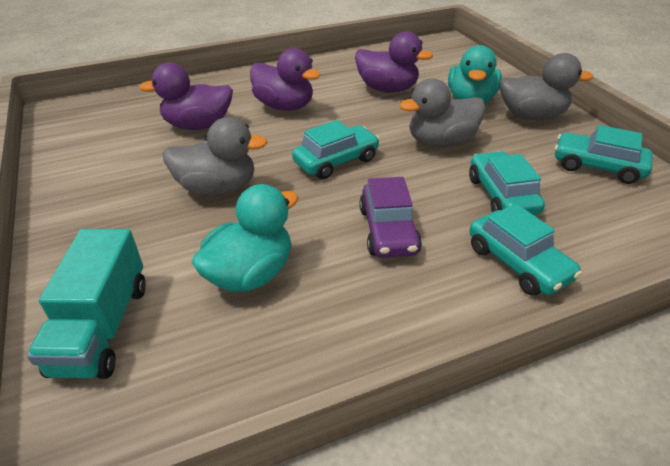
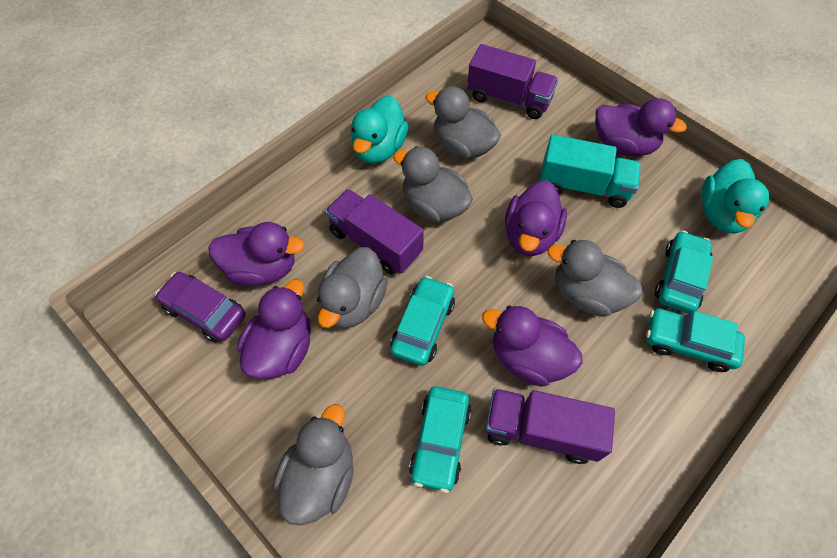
grey duck: 3 -> 5
purple duck: 3 -> 5
purple truck: 0 -> 3

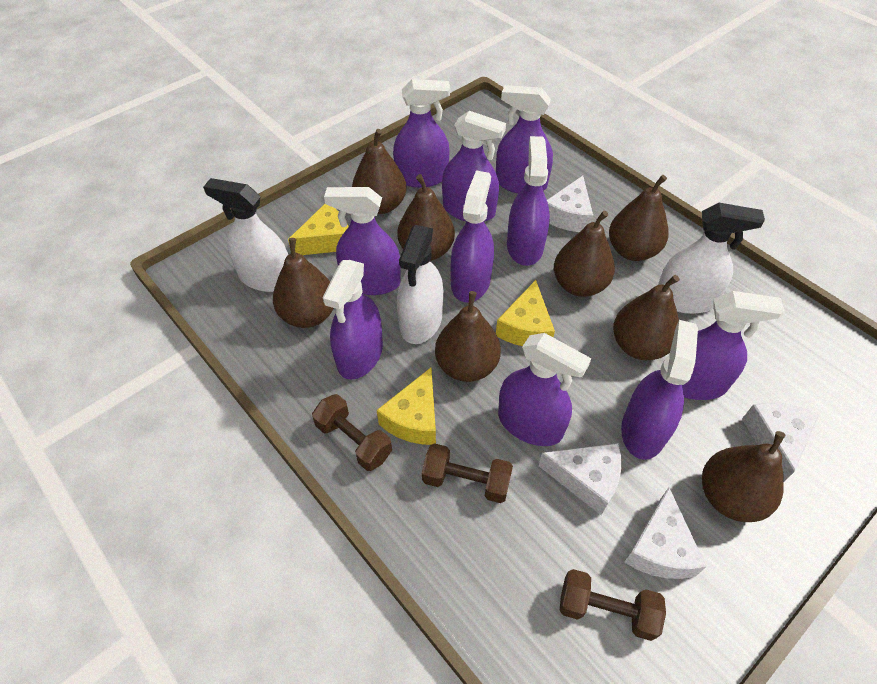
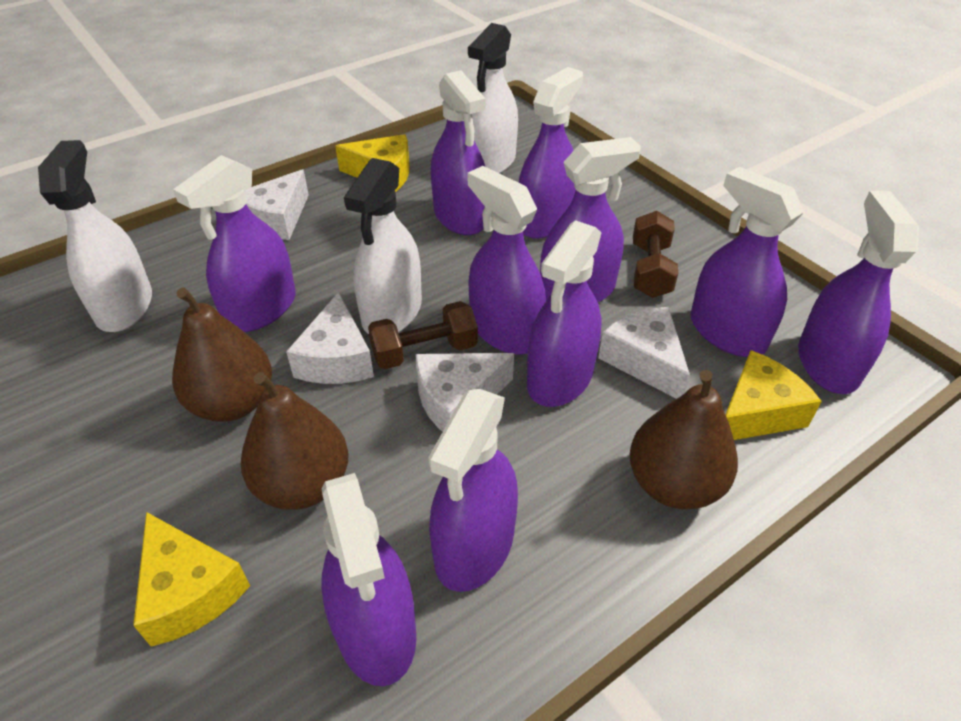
brown dumbbell: 3 -> 2
brown pear: 8 -> 3

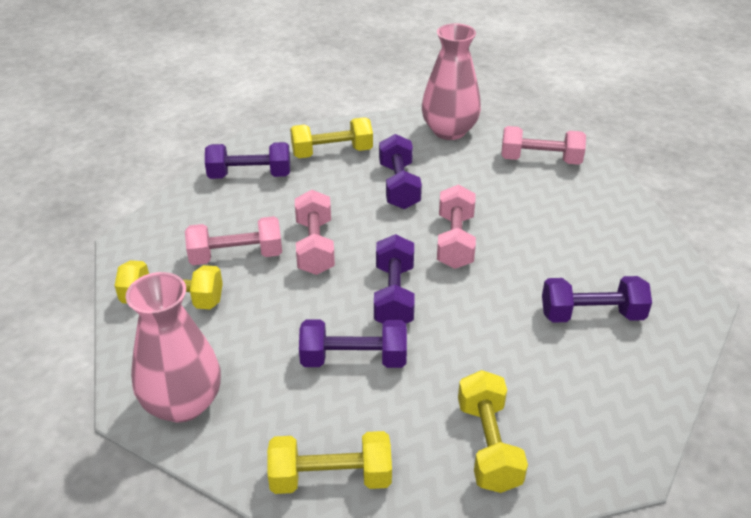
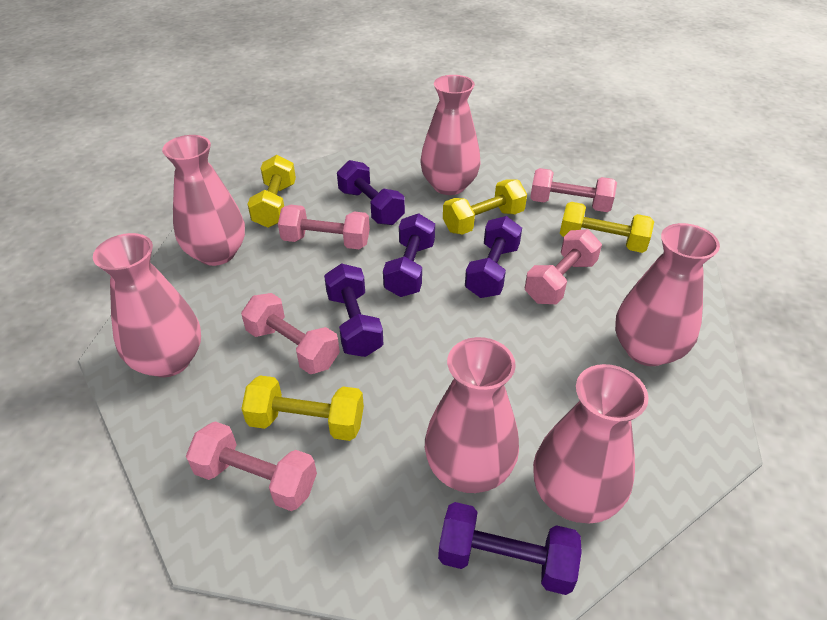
pink dumbbell: 4 -> 5
pink vase: 2 -> 6

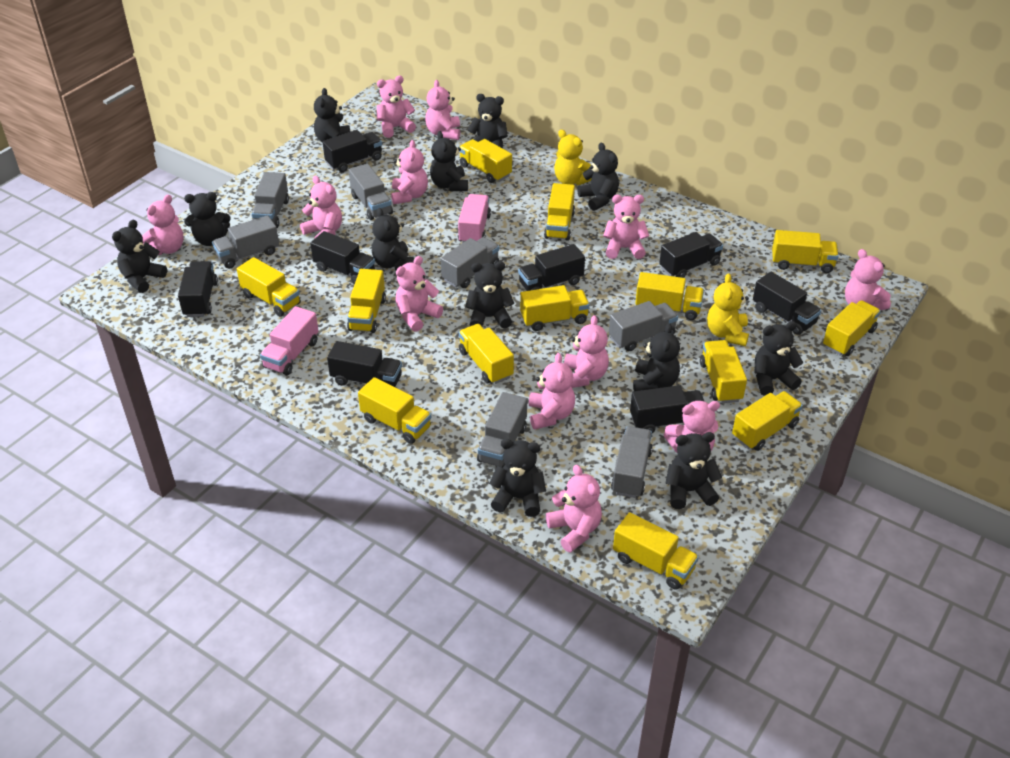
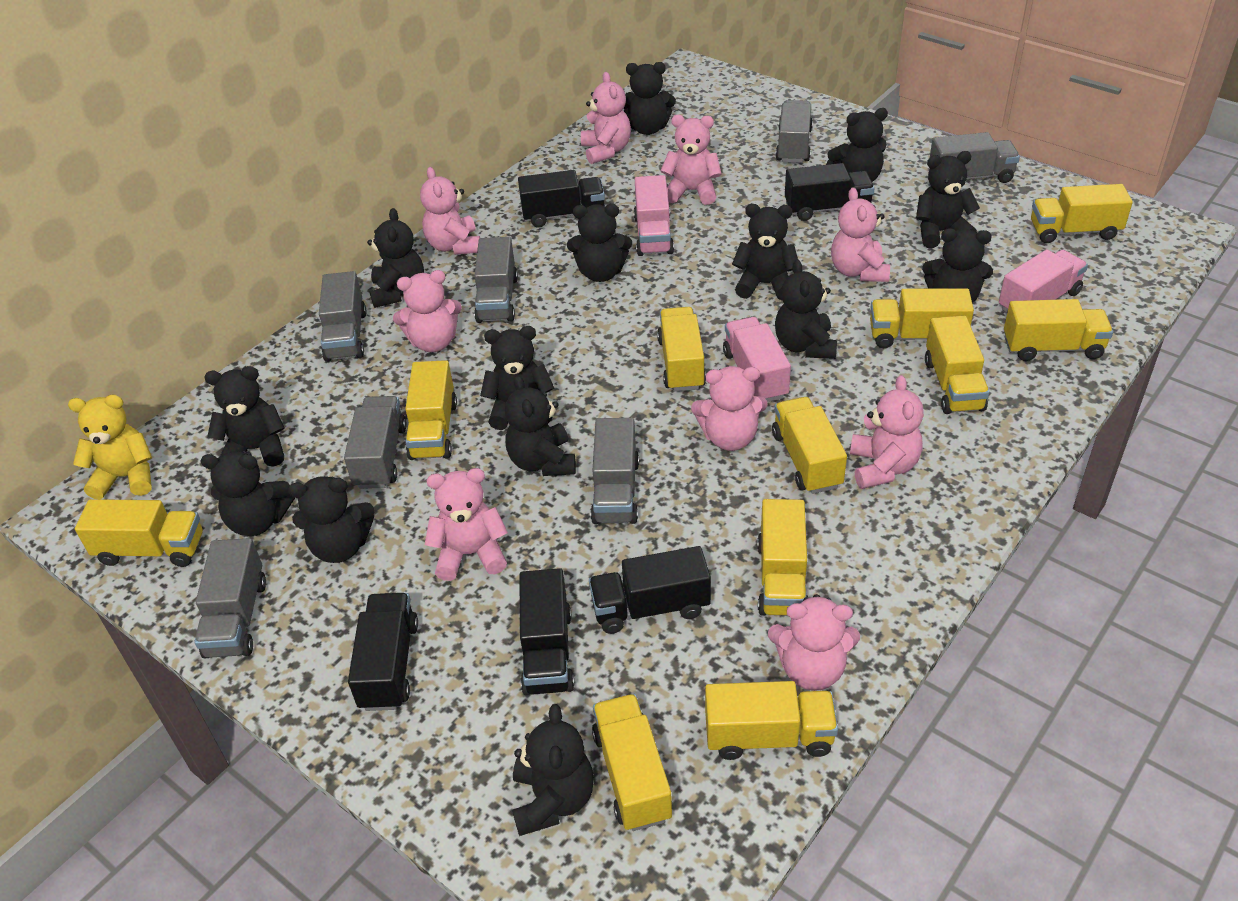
black teddy bear: 12 -> 14
black truck: 8 -> 5
pink teddy bear: 12 -> 9
pink truck: 2 -> 3
yellow teddy bear: 2 -> 1
yellow truck: 13 -> 11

§ Requirement: Each entry above should be reproduced exactly, with the pictures removed.

§ Task result:
grey duck: 3 -> 5
purple duck: 3 -> 5
purple truck: 0 -> 3

brown dumbbell: 3 -> 2
brown pear: 8 -> 3

pink dumbbell: 4 -> 5
pink vase: 2 -> 6

black teddy bear: 12 -> 14
black truck: 8 -> 5
pink teddy bear: 12 -> 9
pink truck: 2 -> 3
yellow teddy bear: 2 -> 1
yellow truck: 13 -> 11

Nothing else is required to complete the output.